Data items
++++++++++++++++++++
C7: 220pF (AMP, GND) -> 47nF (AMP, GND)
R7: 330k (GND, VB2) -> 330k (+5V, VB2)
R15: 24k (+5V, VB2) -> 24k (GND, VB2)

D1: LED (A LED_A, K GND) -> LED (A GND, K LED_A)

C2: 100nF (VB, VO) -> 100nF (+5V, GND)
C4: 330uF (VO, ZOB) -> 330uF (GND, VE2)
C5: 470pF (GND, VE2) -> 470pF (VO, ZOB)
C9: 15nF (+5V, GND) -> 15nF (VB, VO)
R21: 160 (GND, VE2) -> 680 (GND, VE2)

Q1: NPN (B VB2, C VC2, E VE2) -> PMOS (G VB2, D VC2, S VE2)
++++++++++++++++++++
WORK ITEM
Your output should be an exact copy of every line from the one containing "C4: 330uF (VO, ZOB) -> 330uF (GND, VE2)" through the end of the records.

ANSWER BOX
C4: 330uF (VO, ZOB) -> 330uF (GND, VE2)
C5: 470pF (GND, VE2) -> 470pF (VO, ZOB)
C9: 15nF (+5V, GND) -> 15nF (VB, VO)
R21: 160 (GND, VE2) -> 680 (GND, VE2)

Q1: NPN (B VB2, C VC2, E VE2) -> PMOS (G VB2, D VC2, S VE2)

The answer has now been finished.